Please work out how many lines in the entries below include the string "none", and reply with the number alone.

Dataset items:

▬▬▬

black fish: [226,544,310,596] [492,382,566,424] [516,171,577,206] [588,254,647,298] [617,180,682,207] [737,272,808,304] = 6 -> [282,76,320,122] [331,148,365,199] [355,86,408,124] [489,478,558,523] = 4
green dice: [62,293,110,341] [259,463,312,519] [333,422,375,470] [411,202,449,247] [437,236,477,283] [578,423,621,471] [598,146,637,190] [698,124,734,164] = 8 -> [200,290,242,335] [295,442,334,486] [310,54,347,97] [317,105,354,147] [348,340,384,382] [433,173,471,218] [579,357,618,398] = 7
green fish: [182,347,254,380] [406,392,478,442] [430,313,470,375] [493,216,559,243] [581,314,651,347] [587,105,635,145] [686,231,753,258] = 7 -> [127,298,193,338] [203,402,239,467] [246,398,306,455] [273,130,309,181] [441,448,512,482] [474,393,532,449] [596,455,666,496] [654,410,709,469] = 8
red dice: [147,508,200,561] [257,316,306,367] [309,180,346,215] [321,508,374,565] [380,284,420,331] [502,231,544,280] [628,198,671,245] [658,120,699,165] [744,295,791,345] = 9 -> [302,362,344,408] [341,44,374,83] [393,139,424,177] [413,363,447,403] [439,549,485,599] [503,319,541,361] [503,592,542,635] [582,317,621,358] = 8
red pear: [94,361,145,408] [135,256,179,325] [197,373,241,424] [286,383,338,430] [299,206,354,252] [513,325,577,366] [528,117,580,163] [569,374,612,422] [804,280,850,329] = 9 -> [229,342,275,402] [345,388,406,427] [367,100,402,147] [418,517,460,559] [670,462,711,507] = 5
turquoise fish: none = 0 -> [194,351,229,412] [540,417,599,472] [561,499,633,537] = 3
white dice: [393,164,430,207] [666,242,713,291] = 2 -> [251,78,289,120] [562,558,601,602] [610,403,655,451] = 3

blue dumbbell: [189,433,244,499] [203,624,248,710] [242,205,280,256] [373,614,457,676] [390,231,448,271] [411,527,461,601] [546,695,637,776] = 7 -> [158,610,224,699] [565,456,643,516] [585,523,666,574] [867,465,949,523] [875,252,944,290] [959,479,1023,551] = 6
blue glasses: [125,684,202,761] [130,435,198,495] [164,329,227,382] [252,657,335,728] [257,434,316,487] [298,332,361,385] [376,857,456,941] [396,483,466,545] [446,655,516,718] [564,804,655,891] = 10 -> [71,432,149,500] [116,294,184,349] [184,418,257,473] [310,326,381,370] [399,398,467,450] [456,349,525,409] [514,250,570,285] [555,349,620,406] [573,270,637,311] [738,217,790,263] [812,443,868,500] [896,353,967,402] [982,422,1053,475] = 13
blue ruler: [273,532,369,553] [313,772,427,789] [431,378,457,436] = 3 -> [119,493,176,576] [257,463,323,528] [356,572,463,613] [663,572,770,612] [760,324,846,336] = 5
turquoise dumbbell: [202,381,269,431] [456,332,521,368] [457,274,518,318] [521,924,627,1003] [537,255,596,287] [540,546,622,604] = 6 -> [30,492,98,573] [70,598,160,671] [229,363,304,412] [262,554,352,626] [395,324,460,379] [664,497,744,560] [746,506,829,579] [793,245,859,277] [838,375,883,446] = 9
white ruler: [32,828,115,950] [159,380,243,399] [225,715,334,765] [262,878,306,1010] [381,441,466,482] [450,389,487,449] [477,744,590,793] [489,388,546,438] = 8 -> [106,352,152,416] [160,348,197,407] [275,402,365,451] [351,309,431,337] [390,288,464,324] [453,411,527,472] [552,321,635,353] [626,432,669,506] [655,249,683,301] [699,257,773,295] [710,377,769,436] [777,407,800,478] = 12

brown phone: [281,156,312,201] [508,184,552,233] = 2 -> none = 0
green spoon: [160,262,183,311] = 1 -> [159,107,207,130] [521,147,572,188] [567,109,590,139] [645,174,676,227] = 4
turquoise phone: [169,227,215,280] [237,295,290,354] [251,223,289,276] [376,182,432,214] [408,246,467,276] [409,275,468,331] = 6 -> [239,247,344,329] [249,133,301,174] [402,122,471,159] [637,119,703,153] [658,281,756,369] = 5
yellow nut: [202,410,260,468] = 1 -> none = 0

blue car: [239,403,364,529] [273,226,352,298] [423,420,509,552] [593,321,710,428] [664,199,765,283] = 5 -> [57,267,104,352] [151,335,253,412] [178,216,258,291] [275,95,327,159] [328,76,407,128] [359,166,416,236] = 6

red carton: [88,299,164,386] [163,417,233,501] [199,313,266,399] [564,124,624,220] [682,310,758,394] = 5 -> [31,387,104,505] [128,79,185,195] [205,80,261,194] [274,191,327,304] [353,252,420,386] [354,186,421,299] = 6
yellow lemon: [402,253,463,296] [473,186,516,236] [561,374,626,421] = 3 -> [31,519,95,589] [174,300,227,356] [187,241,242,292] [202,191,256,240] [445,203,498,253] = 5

▬▬▬

[Expected answer]
3